Object inventory comparisons
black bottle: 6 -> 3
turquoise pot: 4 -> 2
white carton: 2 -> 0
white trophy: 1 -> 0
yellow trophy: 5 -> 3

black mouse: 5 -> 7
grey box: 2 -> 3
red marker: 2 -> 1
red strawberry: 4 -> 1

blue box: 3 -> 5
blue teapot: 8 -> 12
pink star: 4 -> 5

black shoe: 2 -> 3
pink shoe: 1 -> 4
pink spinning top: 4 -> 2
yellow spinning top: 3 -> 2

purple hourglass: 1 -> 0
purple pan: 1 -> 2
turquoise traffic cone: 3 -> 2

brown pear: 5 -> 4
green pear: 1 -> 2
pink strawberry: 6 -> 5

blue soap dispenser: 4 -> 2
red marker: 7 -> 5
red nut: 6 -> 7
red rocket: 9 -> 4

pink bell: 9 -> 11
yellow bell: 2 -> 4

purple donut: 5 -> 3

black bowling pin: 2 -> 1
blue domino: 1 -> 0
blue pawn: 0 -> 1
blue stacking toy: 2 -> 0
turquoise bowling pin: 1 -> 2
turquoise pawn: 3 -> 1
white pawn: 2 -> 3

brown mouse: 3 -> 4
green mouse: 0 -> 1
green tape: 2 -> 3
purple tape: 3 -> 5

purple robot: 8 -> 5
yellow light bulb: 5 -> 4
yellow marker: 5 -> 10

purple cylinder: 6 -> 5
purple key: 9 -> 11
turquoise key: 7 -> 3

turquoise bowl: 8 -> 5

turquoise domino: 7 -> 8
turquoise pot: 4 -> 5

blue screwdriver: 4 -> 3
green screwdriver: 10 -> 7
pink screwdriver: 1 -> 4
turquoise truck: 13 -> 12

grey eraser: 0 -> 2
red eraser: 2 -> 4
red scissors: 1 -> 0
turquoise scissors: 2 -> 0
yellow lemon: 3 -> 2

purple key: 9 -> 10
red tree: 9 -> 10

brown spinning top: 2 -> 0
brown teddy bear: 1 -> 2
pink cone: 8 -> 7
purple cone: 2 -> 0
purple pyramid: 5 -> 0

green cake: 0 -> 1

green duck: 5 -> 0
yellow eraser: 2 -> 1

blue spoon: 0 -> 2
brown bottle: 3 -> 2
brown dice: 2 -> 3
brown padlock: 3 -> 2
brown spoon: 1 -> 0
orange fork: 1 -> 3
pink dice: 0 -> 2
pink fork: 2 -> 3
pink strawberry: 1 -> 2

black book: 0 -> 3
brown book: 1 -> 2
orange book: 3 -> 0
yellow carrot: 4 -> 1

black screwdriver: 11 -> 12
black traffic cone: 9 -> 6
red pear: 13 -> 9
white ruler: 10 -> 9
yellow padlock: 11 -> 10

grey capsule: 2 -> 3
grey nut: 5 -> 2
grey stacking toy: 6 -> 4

#### What is being asked
What you give back should be exactly the lines of the data above from the line with "purple cylinder: 6 -> 5" through the line with "turquoise truck: 13 -> 12", both of those included, and nothing more.

#### Answer to this exercise
purple cylinder: 6 -> 5
purple key: 9 -> 11
turquoise key: 7 -> 3

turquoise bowl: 8 -> 5

turquoise domino: 7 -> 8
turquoise pot: 4 -> 5

blue screwdriver: 4 -> 3
green screwdriver: 10 -> 7
pink screwdriver: 1 -> 4
turquoise truck: 13 -> 12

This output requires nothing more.